→ **TASK DIRECTIONS**: Your answer must be exactly the lines from the one containing "[(263,272),(253,266),(235,294),(244,299),(263,272)]" through the end of the material, both ends included, without pictures.

++++++++++++++++++++

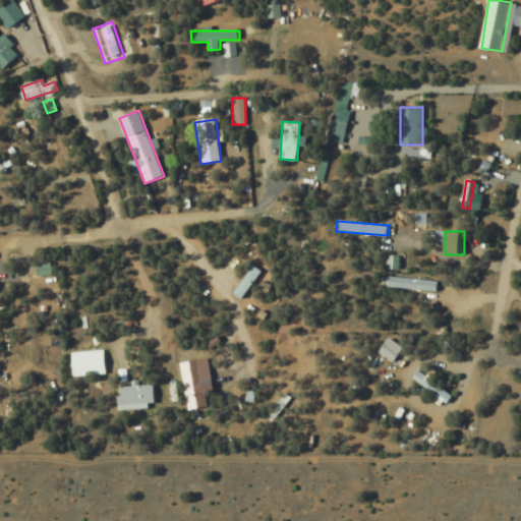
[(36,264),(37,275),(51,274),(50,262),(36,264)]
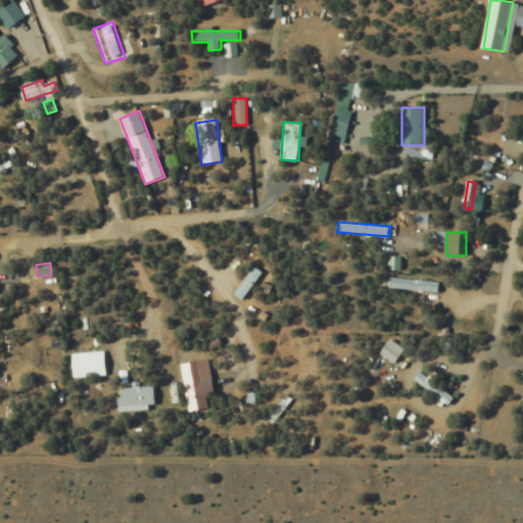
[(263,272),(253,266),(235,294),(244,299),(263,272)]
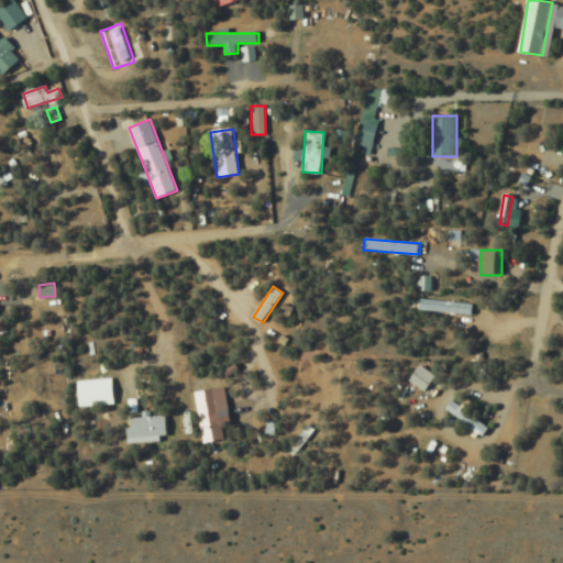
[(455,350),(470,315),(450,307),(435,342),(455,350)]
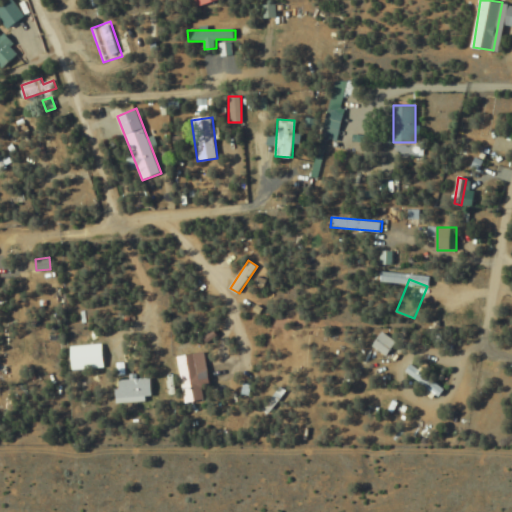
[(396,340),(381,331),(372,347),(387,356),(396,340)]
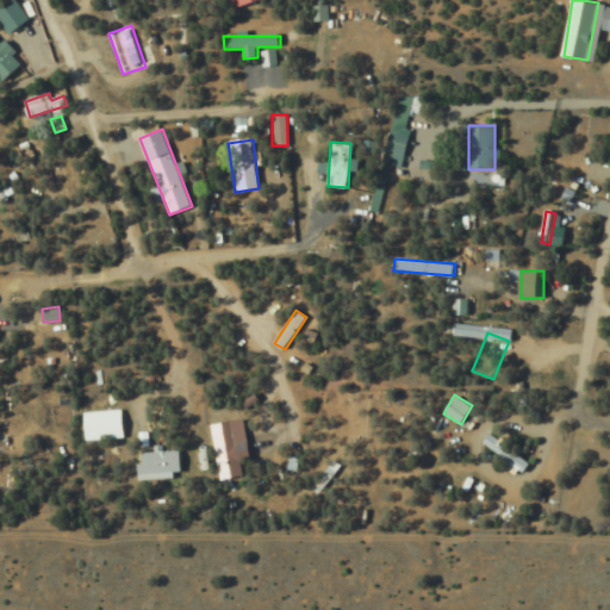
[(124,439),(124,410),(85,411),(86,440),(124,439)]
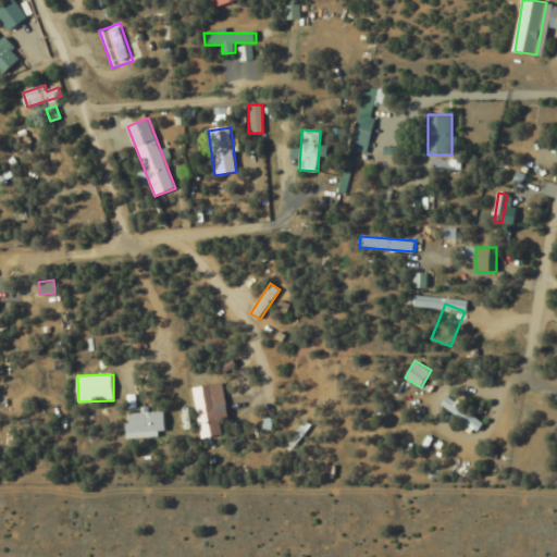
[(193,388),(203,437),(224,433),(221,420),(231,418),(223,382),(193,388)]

++++++++++++++++++++

→ **RESULT FOR THIS TASK**:
[(263,272),(253,266),(235,294),(244,299),(263,272)]
[(455,350),(470,315),(450,307),(435,342),(455,350)]
[(396,340),(381,331),(372,347),(387,356),(396,340)]
[(124,439),(124,410),(85,411),(86,440),(124,439)]
[(193,388),(203,437),(224,433),(221,420),(231,418),(223,382),(193,388)]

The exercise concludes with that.